> **EXERCISE OBJECTIVE**
Leaving the pictures aside, restate all of the data exactly.

:: EXTRACTED RECORDS

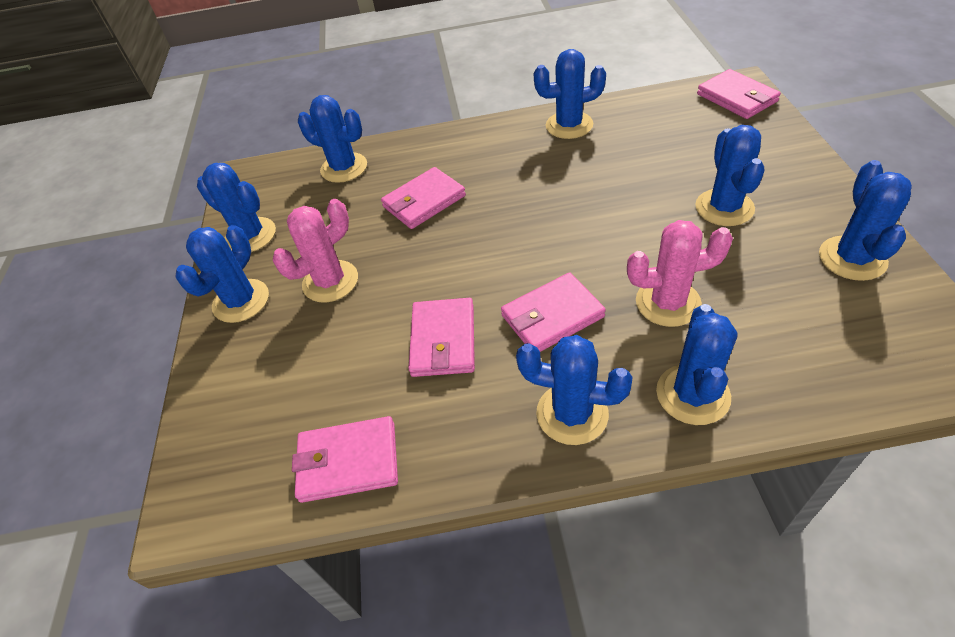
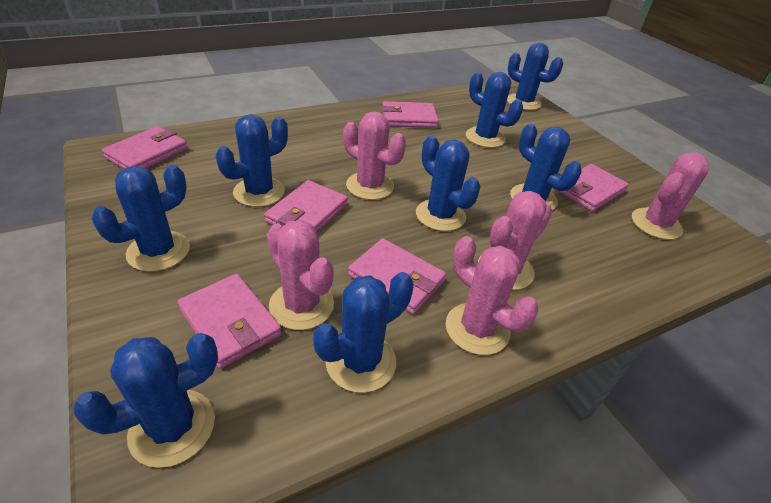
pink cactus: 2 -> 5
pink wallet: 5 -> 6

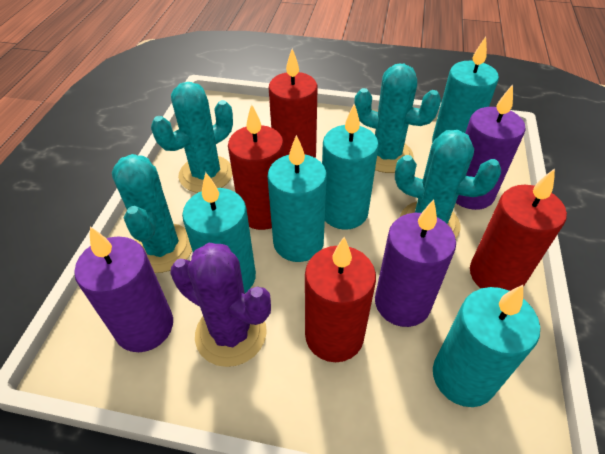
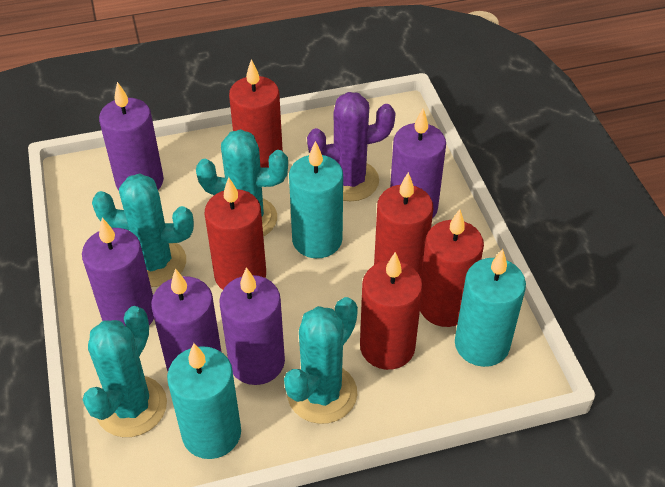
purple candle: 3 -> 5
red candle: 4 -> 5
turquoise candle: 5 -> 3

::::

> **RESULT BELOW**
pink cactus: 2 -> 5
pink wallet: 5 -> 6

purple candle: 3 -> 5
red candle: 4 -> 5
turquoise candle: 5 -> 3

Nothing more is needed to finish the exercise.